■ **Task brief**
What is needed is a faithful transcription of all the data below, pictures excluded.

■ **Given entries**
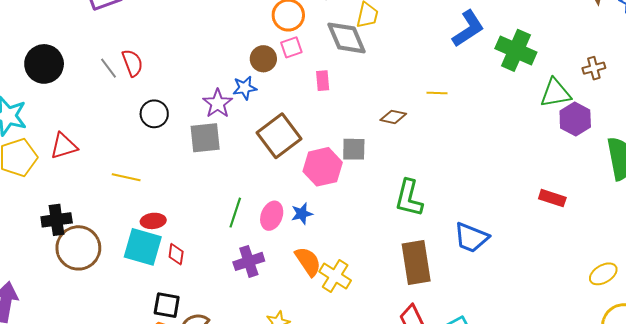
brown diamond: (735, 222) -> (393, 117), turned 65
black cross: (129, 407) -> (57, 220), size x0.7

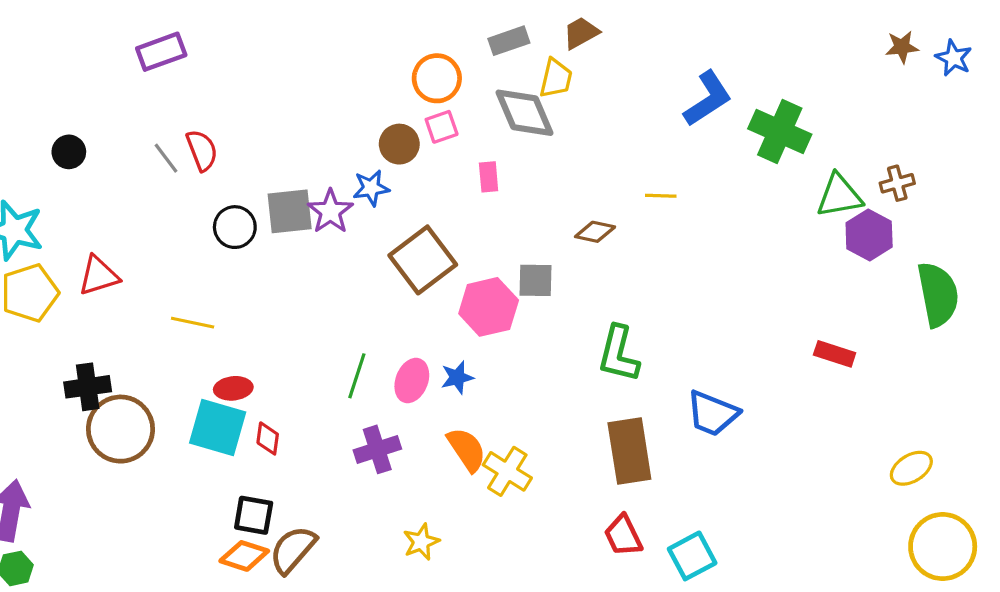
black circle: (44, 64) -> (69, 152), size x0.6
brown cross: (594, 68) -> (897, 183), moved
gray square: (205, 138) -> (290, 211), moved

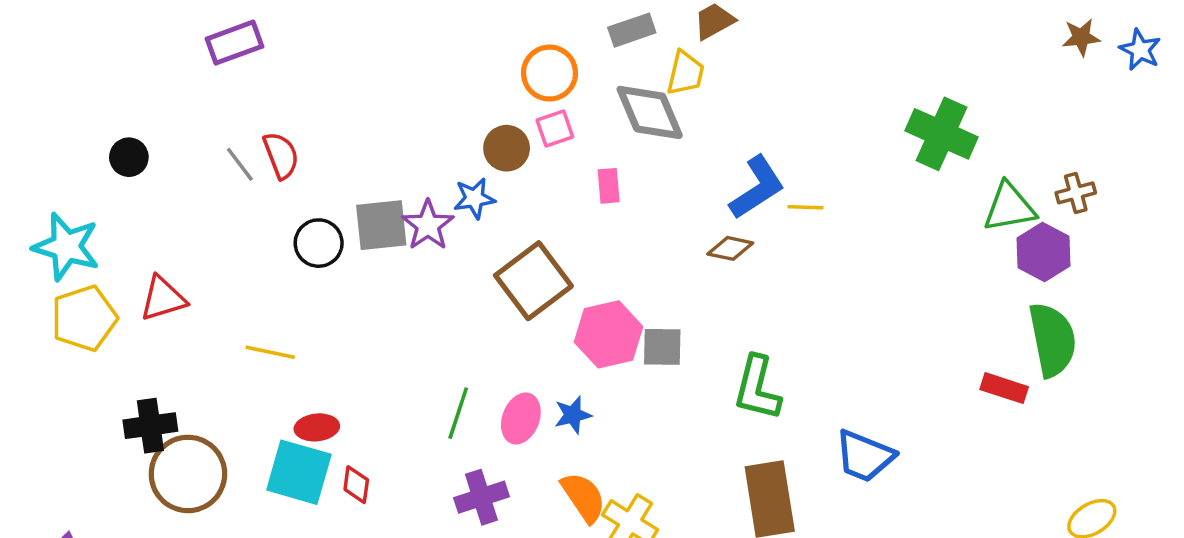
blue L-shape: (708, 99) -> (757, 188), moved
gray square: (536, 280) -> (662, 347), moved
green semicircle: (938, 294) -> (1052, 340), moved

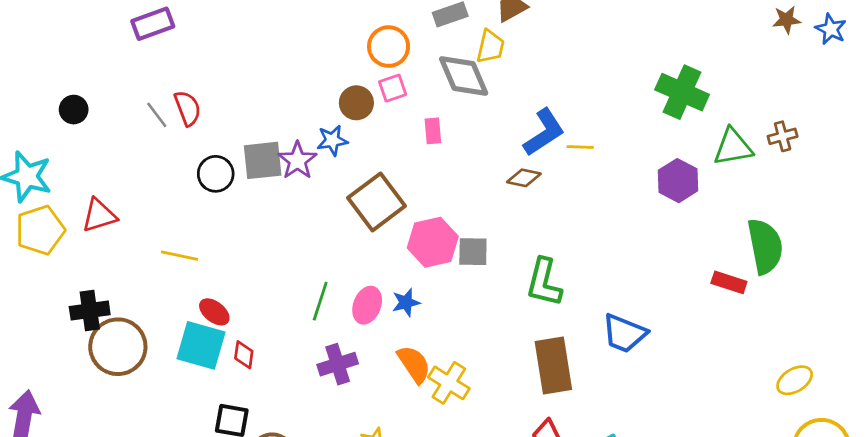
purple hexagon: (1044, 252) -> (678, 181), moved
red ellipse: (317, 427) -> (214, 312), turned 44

■ **Result for this task**
brown diamond: (735, 222) -> (393, 117), turned 65
black cross: (129, 407) -> (57, 220), size x0.7

black circle: (44, 64) -> (69, 152), size x0.6
brown cross: (594, 68) -> (897, 183), moved
gray square: (205, 138) -> (290, 211), moved

blue L-shape: (708, 99) -> (757, 188), moved
gray square: (536, 280) -> (662, 347), moved
green semicircle: (938, 294) -> (1052, 340), moved

purple hexagon: (1044, 252) -> (678, 181), moved
red ellipse: (317, 427) -> (214, 312), turned 44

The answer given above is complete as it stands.